*Task item*
Every record is to be printed exactly as written, and any picture in it is skipped.

*Data excerpts*
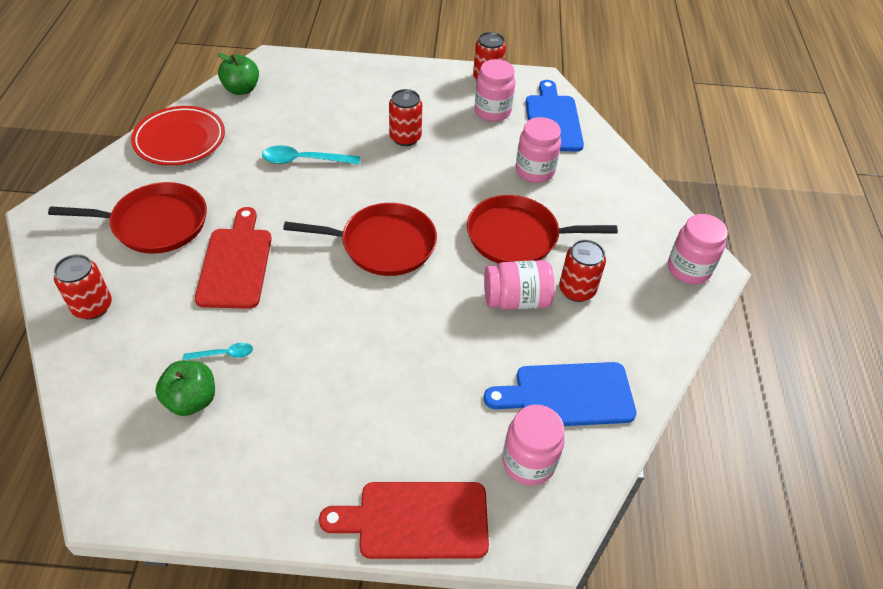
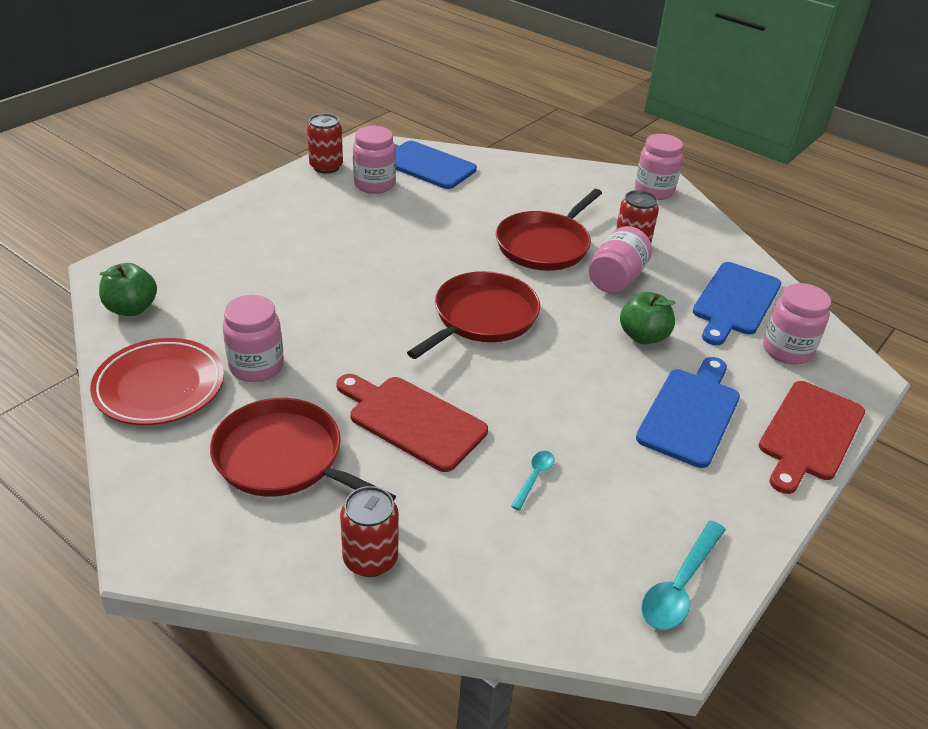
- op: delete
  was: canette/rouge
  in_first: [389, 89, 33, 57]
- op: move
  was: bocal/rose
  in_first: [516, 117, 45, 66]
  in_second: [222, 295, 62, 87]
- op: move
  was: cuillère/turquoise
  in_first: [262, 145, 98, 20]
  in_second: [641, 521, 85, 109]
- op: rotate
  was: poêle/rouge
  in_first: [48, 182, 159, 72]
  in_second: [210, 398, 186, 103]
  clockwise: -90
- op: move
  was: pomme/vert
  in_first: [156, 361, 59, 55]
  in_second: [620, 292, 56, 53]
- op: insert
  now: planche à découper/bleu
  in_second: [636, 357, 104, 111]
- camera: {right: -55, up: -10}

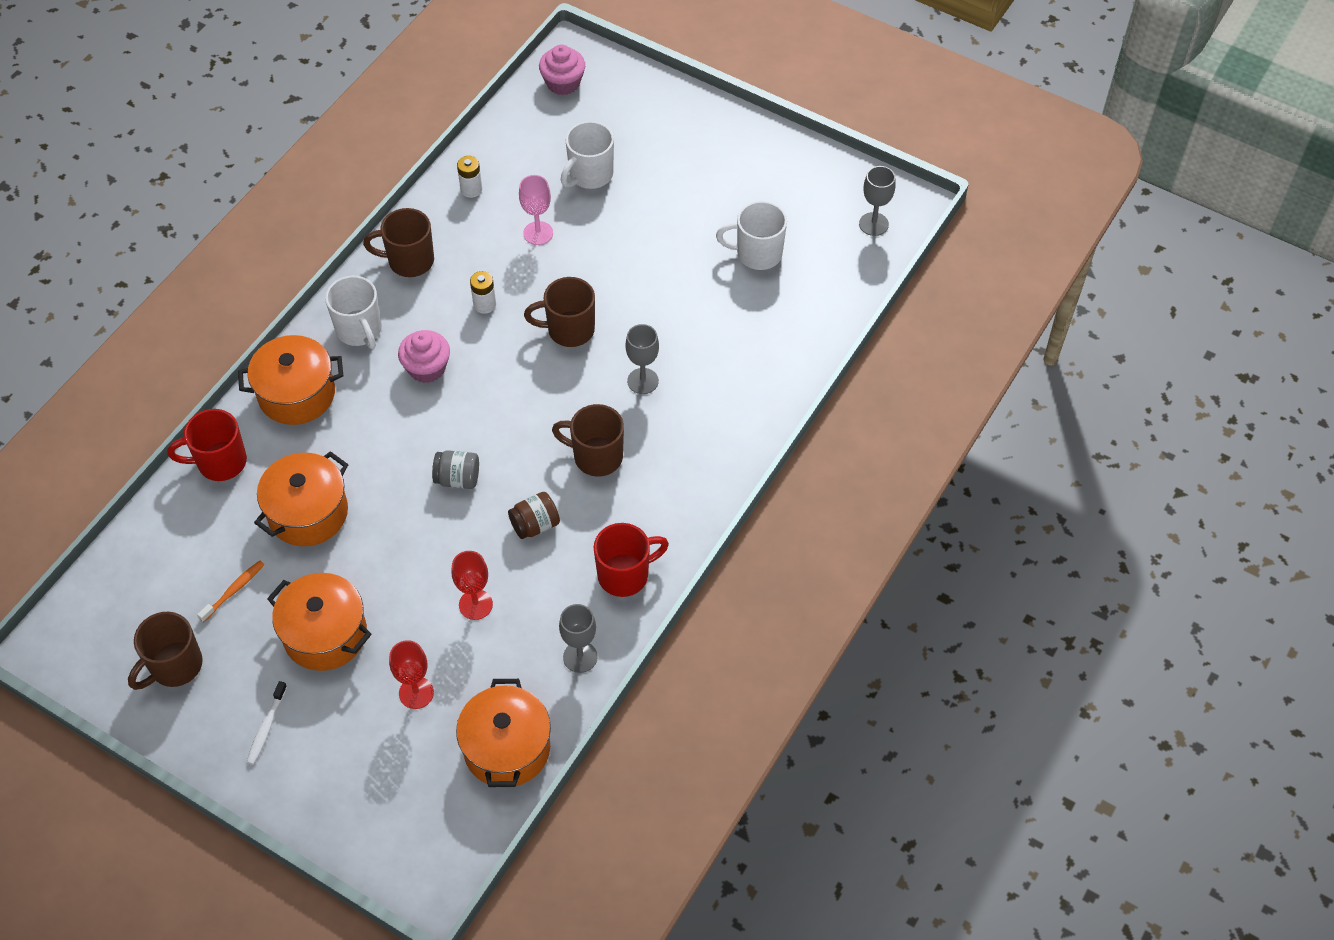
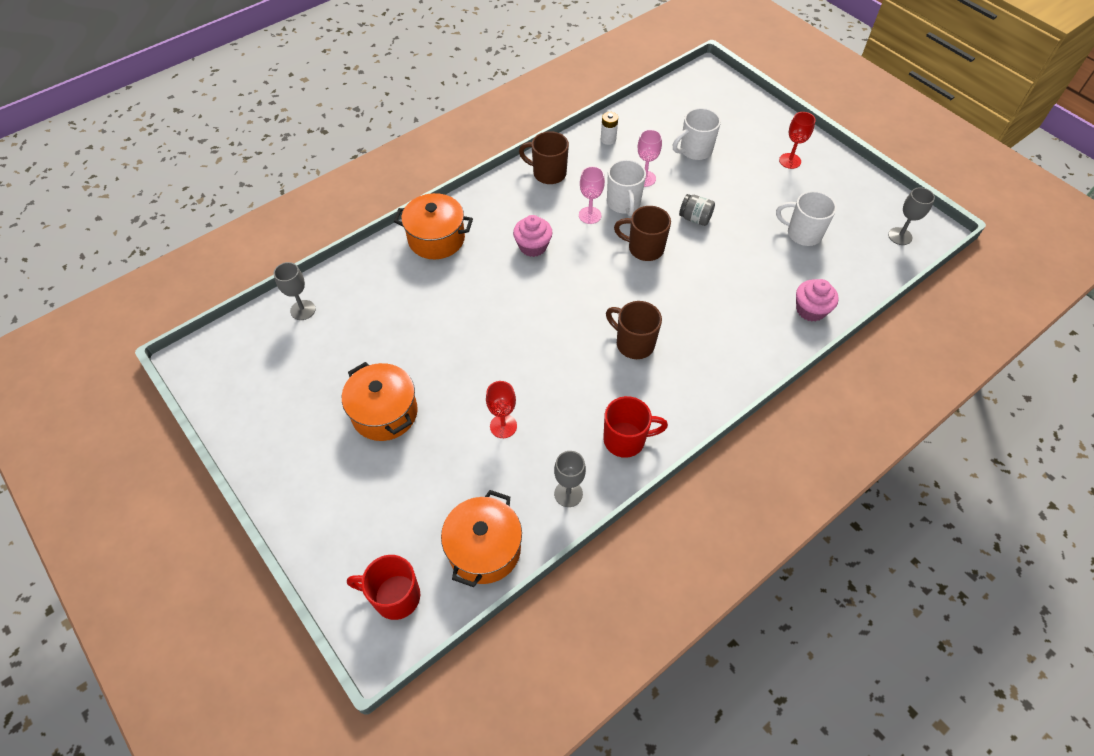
- op: move
  was: muffin/rose
  in_first: [539, 45, 46, 50]
  in_second: [796, 279, 43, 43]
- op: replace
  was: pile/blanc
  now: verre à pied/rose
  in_first: [470, 271, 26, 43]
  in_second: [579, 166, 26, 58]
- op: move
  was: tasse/blanc
  in_first: [325, 276, 57, 73]
  in_second: [607, 160, 39, 56]
- op: move
  was: verre à pied/gris
  in_first: [626, 324, 33, 70]
  in_second: [274, 262, 42, 58]
- op: move
  was: tasse/rouge
  in_first: [168, 409, 79, 72]
  in_second: [347, 555, 73, 65]
- op: move
  was: bocal/gris
  in_first: [432, 450, 47, 39]
  in_second: [679, 194, 36, 32]
- op: delete
  was: marmite/orange
  in_first: [254, 451, 94, 95]
- op: delete
  was: bocal/marron
  in_first: [508, 492, 52, 47]
- op: delete
  was: brosse à dents/orange
  in_first: [197, 560, 68, 62]
- op: delete
  was: tasse/marron
  in_first: [128, 612, 75, 78]
- op: move
  was: verre à pied/rouge
  in_first: [389, 640, 45, 69]
  in_second: [779, 112, 37, 57]
- op: delete
  was: brosse à dents/blanc
  in_first: [247, 681, 40, 84]
- camera: {right: 20, up: 0}

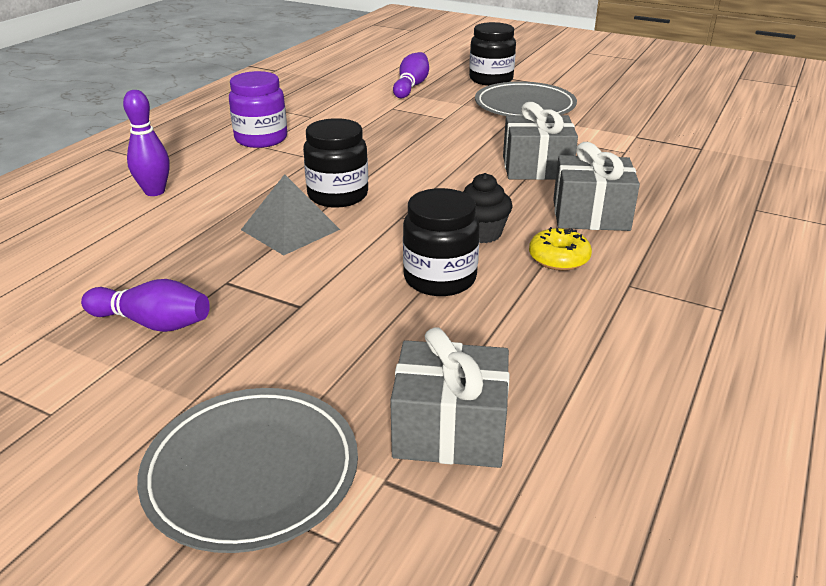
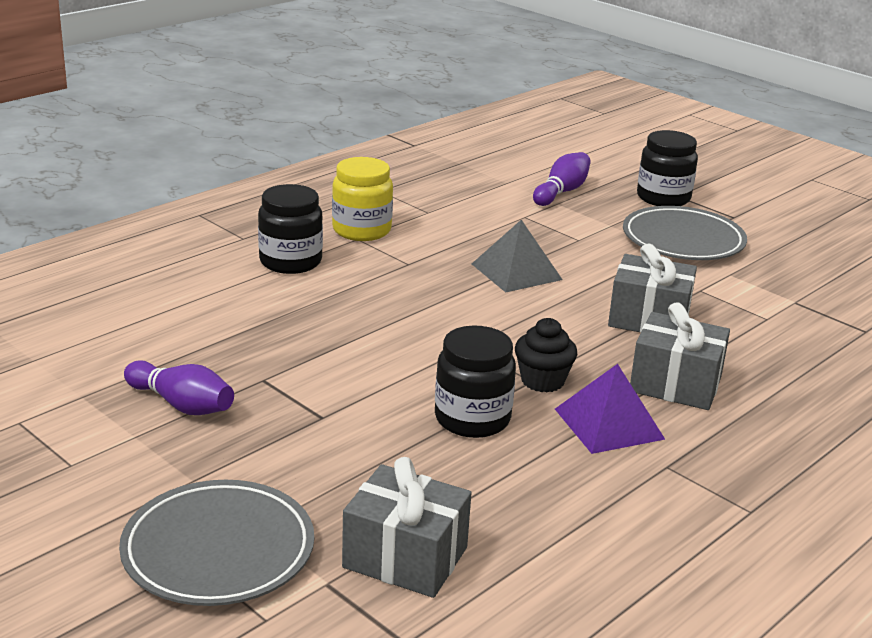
- op: recolor
  was: bocal/violet
  now: bocal/jaune
  in_first: [229, 71, 58, 77]
  in_second: [332, 157, 61, 84]
- op: delete
  was: quille/violet
  in_first: [123, 90, 47, 106]
- op: move
  was: bocal/noir
  in_first: [303, 118, 65, 90]
  in_second: [258, 184, 65, 90]
- op: move
  was: pyramide/gris
  in_first: [241, 174, 99, 82]
  in_second: [472, 220, 91, 72]
- op: replace
  was: beignet/jaune
  now: pyramide/violet
  in_first: [529, 227, 63, 44]
  in_second: [555, 364, 110, 90]
- camera: {right: 15, up: -5}

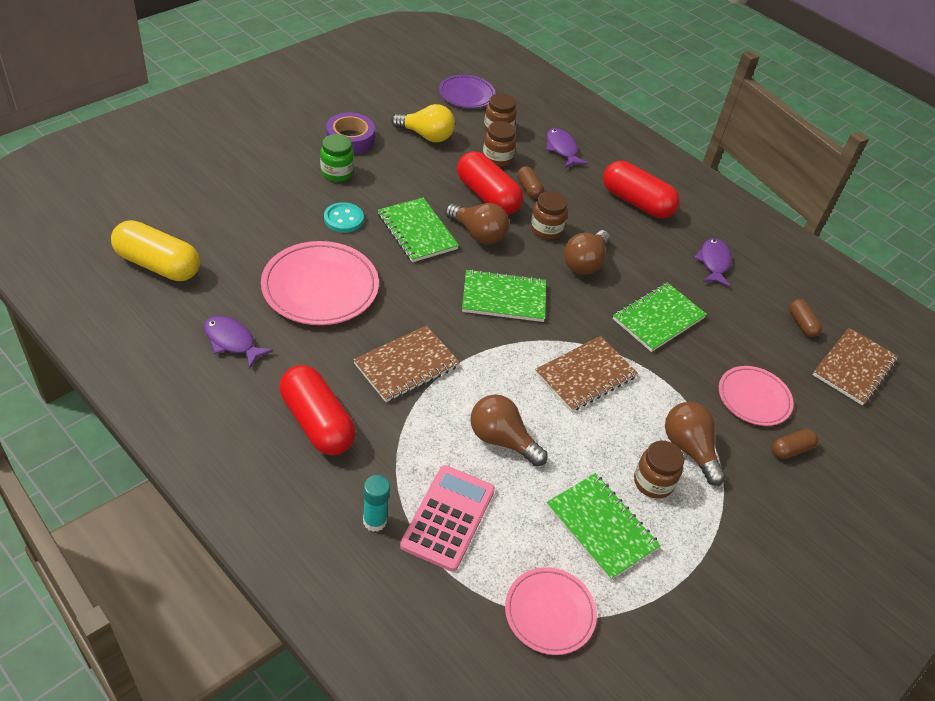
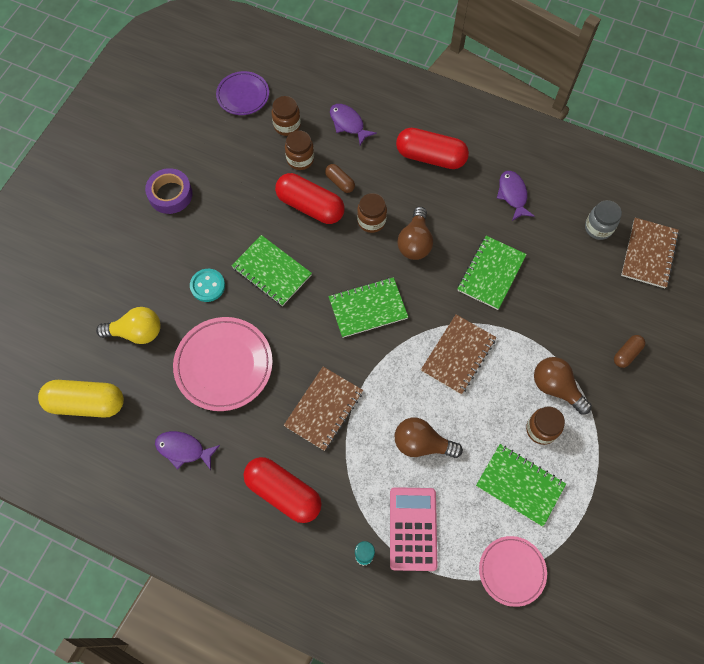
- op: move
  was: ampoule/jaune
  in_first: [391, 104, 64, 38]
  in_second: [96, 307, 65, 37]
- op: delete
  was: bocal/vert
  in_first: [320, 134, 34, 48]
- op: delete
  was: ampoule/marron
  in_first: [445, 203, 64, 41]
- op: replace
  was: gélule/marron
  now: bocal/gris
  in_first: [789, 299, 33, 38]
  in_second: [585, 200, 37, 40]
- op: delete
  was: assiette/rose
  in_first: [719, 366, 75, 60]
- camera: {right: -15, up: 20}

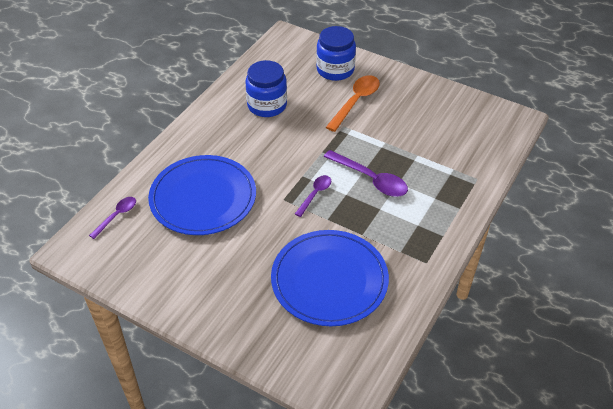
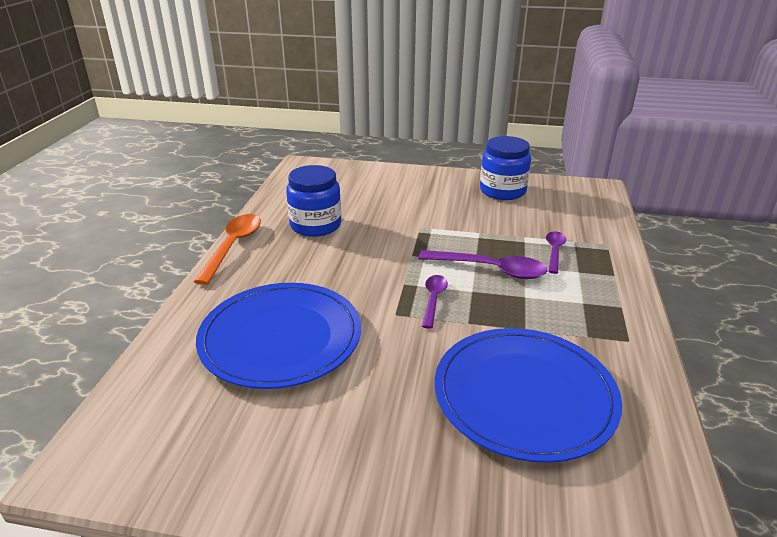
- op: move
  was: bocal/bleu
  in_first: [316, 26, 40, 55]
  in_second: [480, 136, 51, 64]
- op: move
  was: cuillère/orange
  in_first: [326, 75, 54, 57]
  in_second: [193, 214, 68, 71]
- op: move
  was: cuillère/violet
  in_first: [89, 197, 47, 42]
  in_second: [546, 231, 20, 43]
- camera: {right: -20, up: -15}

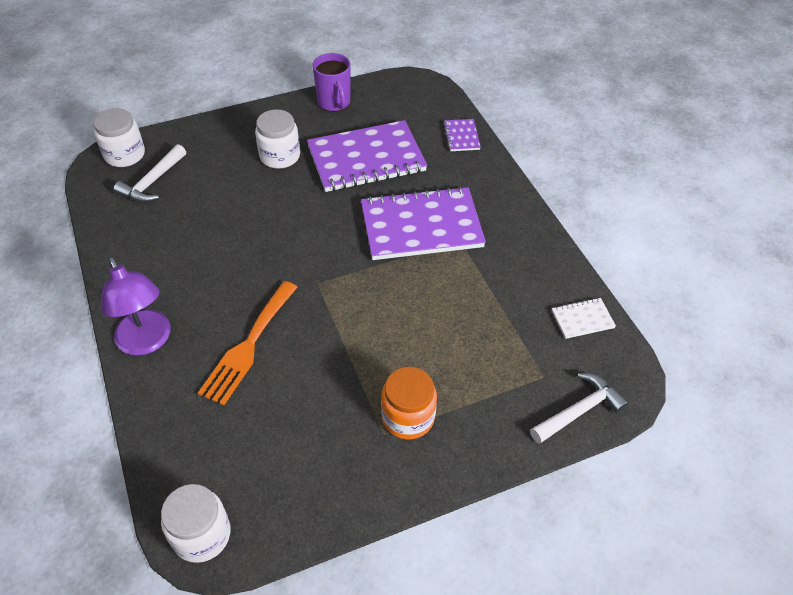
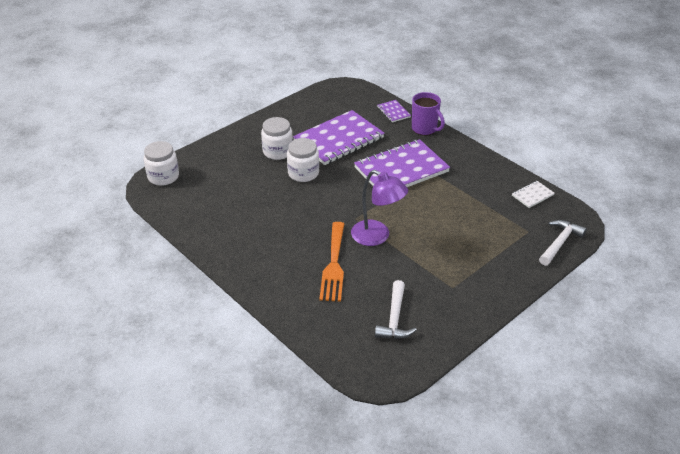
- op: move
  was: tasse/violet
  in_first: [313, 53, 38, 59]
  in_second: [412, 92, 33, 44]
- op: move
  was: marteau/blanc
  in_first: [114, 144, 72, 59]
  in_second: [375, 280, 42, 59]
- op: move
  was: lampe/violet
  in_first: [101, 257, 70, 98]
  in_second: [351, 170, 57, 76]
- op: delete
  was: bocal/orange
  in_first: [381, 367, 56, 72]
- op: move
  was: bocal/blanc
  in_first: [161, 484, 69, 79]
  in_second: [287, 138, 32, 44]
- camera: {right: -20, up: -10}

*Output of the exercise*
- op: delete
  was: canette/rouge
  in_first: [389, 89, 33, 57]
- op: move
  was: bocal/rose
  in_first: [516, 117, 45, 66]
  in_second: [222, 295, 62, 87]
- op: move
  was: cuillère/turquoise
  in_first: [262, 145, 98, 20]
  in_second: [641, 521, 85, 109]
- op: rotate
  was: poêle/rouge
  in_first: [48, 182, 159, 72]
  in_second: [210, 398, 186, 103]
  clockwise: -90
- op: move
  was: pomme/vert
  in_first: [156, 361, 59, 55]
  in_second: [620, 292, 56, 53]
- op: insert
  now: planche à découper/bleu
  in_second: [636, 357, 104, 111]
- camera: {right: -55, up: -10}

- op: move
  was: muffin/rose
  in_first: [539, 45, 46, 50]
  in_second: [796, 279, 43, 43]
- op: replace
  was: pile/blanc
  now: verre à pied/rose
  in_first: [470, 271, 26, 43]
  in_second: [579, 166, 26, 58]
- op: move
  was: tasse/blanc
  in_first: [325, 276, 57, 73]
  in_second: [607, 160, 39, 56]
- op: move
  was: verre à pied/gris
  in_first: [626, 324, 33, 70]
  in_second: [274, 262, 42, 58]
- op: move
  was: tasse/rouge
  in_first: [168, 409, 79, 72]
  in_second: [347, 555, 73, 65]
- op: move
  was: bocal/gris
  in_first: [432, 450, 47, 39]
  in_second: [679, 194, 36, 32]
- op: delete
  was: marmite/orange
  in_first: [254, 451, 94, 95]
- op: delete
  was: bocal/marron
  in_first: [508, 492, 52, 47]
- op: delete
  was: brosse à dents/orange
  in_first: [197, 560, 68, 62]
- op: delete
  was: tasse/marron
  in_first: [128, 612, 75, 78]
- op: move
  was: verre à pied/rouge
  in_first: [389, 640, 45, 69]
  in_second: [779, 112, 37, 57]
- op: delete
  was: brosse à dents/blanc
  in_first: [247, 681, 40, 84]
- camera: {right: 20, up: 0}

- op: recolor
  was: bocal/violet
  now: bocal/jaune
  in_first: [229, 71, 58, 77]
  in_second: [332, 157, 61, 84]
- op: delete
  was: quille/violet
  in_first: [123, 90, 47, 106]
- op: move
  was: bocal/noir
  in_first: [303, 118, 65, 90]
  in_second: [258, 184, 65, 90]
- op: move
  was: pyramide/gris
  in_first: [241, 174, 99, 82]
  in_second: [472, 220, 91, 72]
- op: replace
  was: beignet/jaune
  now: pyramide/violet
  in_first: [529, 227, 63, 44]
  in_second: [555, 364, 110, 90]
- camera: {right: 15, up: -5}

- op: move
  was: ampoule/jaune
  in_first: [391, 104, 64, 38]
  in_second: [96, 307, 65, 37]
- op: delete
  was: bocal/vert
  in_first: [320, 134, 34, 48]
- op: delete
  was: ampoule/marron
  in_first: [445, 203, 64, 41]
- op: replace
  was: gélule/marron
  now: bocal/gris
  in_first: [789, 299, 33, 38]
  in_second: [585, 200, 37, 40]
- op: delete
  was: assiette/rose
  in_first: [719, 366, 75, 60]
- camera: {right: -15, up: 20}

- op: move
  was: bocal/bleu
  in_first: [316, 26, 40, 55]
  in_second: [480, 136, 51, 64]
- op: move
  was: cuillère/orange
  in_first: [326, 75, 54, 57]
  in_second: [193, 214, 68, 71]
- op: move
  was: cuillère/violet
  in_first: [89, 197, 47, 42]
  in_second: [546, 231, 20, 43]
- camera: {right: -20, up: -15}

- op: move
  was: tasse/violet
  in_first: [313, 53, 38, 59]
  in_second: [412, 92, 33, 44]
- op: move
  was: marteau/blanc
  in_first: [114, 144, 72, 59]
  in_second: [375, 280, 42, 59]
- op: move
  was: lampe/violet
  in_first: [101, 257, 70, 98]
  in_second: [351, 170, 57, 76]
- op: delete
  was: bocal/orange
  in_first: [381, 367, 56, 72]
- op: move
  was: bocal/blanc
  in_first: [161, 484, 69, 79]
  in_second: [287, 138, 32, 44]
- camera: {right: -20, up: -10}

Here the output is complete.